AIM OF THE EXERCISE
Scan the listing below for the word "purple" and copy every line that has it.

GIVEN ENTRIES
◆ ◆ ◆

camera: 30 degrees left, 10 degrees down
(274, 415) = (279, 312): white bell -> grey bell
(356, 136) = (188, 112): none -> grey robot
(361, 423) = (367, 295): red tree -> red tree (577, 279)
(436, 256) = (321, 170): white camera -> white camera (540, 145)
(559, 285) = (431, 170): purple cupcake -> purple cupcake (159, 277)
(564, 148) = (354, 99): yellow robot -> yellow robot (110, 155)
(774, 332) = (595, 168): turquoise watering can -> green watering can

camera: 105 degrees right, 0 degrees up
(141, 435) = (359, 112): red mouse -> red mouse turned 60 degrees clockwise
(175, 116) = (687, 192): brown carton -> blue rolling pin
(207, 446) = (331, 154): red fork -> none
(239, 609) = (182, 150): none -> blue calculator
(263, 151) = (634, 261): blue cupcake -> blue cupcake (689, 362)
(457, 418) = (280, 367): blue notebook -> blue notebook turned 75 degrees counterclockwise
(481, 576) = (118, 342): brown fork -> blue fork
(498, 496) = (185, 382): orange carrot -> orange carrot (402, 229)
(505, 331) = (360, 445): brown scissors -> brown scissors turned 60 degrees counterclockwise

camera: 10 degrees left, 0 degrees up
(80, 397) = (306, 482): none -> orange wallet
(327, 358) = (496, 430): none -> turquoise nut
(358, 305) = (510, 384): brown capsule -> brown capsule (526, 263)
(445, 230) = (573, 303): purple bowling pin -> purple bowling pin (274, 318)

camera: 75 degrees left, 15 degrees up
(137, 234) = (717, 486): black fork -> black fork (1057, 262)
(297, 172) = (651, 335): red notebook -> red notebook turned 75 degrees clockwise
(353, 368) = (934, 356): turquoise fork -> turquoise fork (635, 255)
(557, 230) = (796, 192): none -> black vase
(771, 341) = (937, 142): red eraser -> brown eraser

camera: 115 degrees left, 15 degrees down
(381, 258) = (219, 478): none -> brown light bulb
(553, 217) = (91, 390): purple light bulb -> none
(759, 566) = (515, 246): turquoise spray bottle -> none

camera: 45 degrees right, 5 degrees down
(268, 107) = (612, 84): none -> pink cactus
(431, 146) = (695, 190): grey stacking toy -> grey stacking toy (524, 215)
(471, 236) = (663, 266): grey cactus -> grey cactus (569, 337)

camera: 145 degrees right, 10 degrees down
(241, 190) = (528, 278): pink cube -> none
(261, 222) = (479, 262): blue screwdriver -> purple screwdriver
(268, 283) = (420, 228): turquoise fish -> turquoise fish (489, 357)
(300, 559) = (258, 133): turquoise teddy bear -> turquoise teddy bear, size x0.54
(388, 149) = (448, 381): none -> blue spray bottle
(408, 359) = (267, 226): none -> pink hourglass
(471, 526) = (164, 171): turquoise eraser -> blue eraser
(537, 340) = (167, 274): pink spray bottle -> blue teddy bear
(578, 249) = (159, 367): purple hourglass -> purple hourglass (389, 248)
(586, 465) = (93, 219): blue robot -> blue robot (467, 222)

◆ ◆ ◆

TASK ANSWER
(559, 285) = (431, 170): purple cupcake -> purple cupcake (159, 277)
(445, 230) = (573, 303): purple bowling pin -> purple bowling pin (274, 318)
(553, 217) = (91, 390): purple light bulb -> none
(261, 222) = (479, 262): blue screwdriver -> purple screwdriver
(578, 249) = (159, 367): purple hourglass -> purple hourglass (389, 248)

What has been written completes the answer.